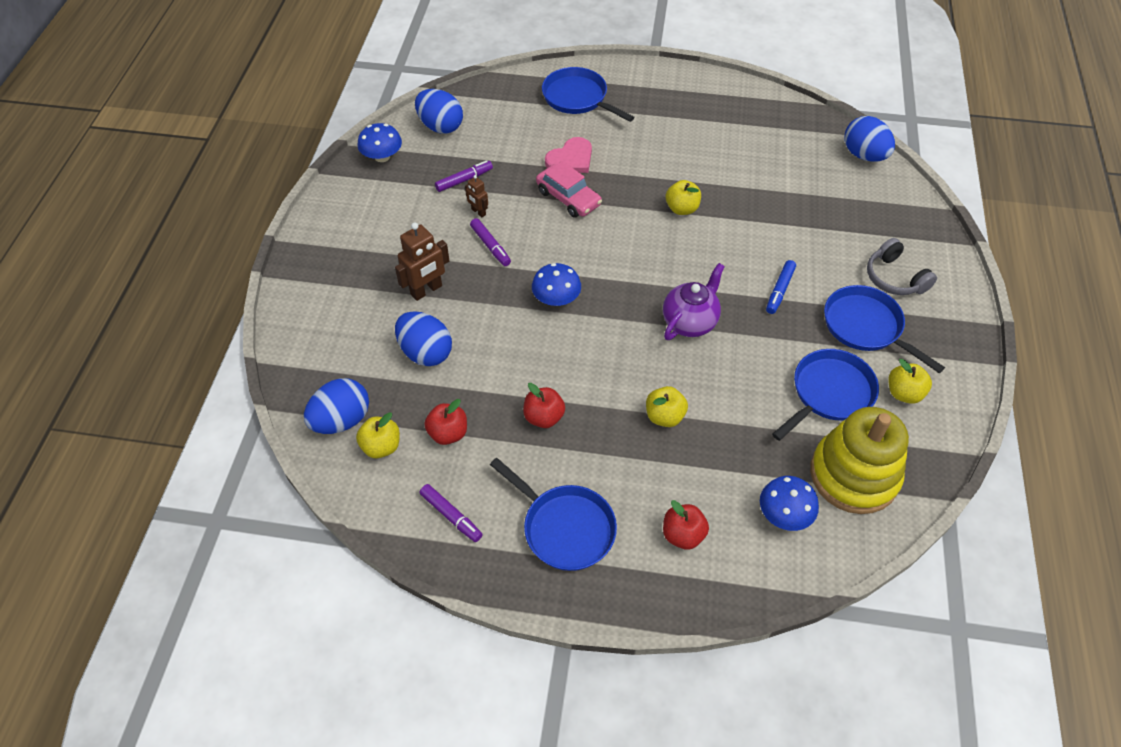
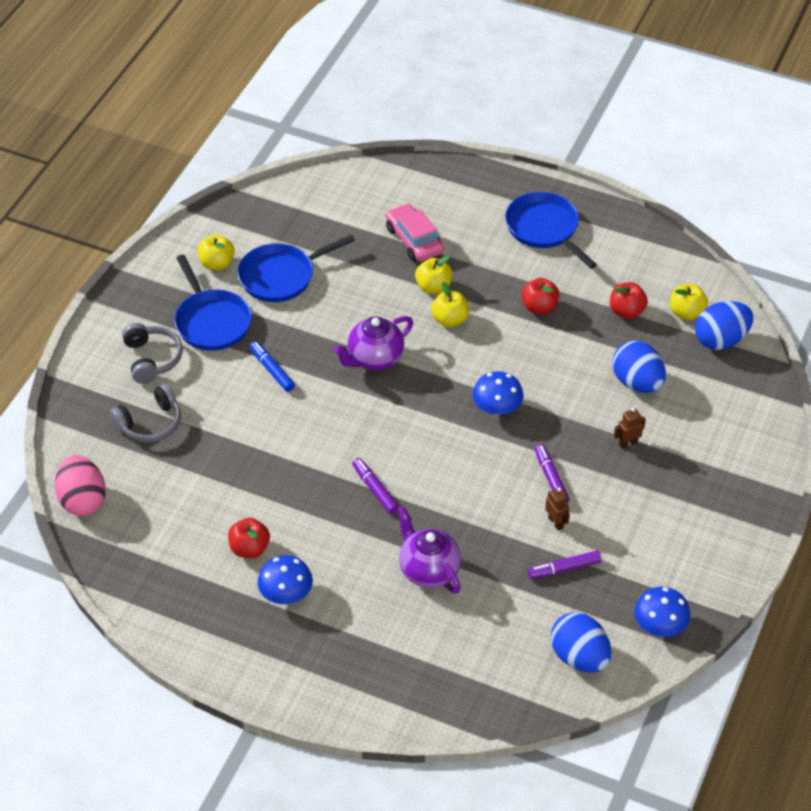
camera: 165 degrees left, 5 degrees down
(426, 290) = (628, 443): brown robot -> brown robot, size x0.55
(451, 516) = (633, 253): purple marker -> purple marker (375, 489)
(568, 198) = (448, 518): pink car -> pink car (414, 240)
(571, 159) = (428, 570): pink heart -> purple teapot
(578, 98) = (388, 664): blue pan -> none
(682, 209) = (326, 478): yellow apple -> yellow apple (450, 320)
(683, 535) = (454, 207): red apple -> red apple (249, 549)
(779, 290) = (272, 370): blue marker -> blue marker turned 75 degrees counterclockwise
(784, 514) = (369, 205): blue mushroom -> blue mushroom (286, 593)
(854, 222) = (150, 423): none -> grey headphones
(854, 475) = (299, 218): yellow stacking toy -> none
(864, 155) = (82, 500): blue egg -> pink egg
---
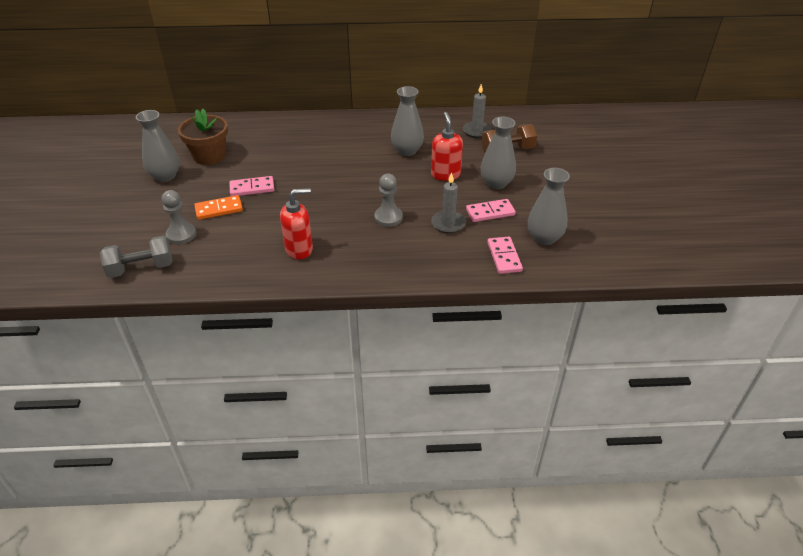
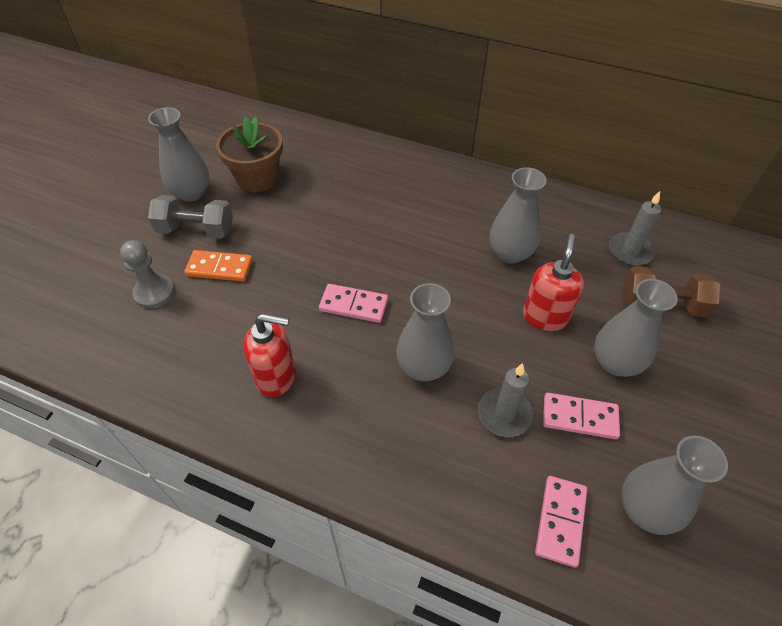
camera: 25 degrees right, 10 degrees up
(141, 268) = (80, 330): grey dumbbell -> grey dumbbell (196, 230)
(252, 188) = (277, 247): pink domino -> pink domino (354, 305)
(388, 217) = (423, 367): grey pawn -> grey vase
---
◆ AIM OF THE TASK ◆
When a line in the material above includes the word "apple", copy that line.

◆ EXERCISE SOLUTION ◆
(682, 209) = (326, 478): yellow apple -> yellow apple (450, 320)
(683, 535) = (454, 207): red apple -> red apple (249, 549)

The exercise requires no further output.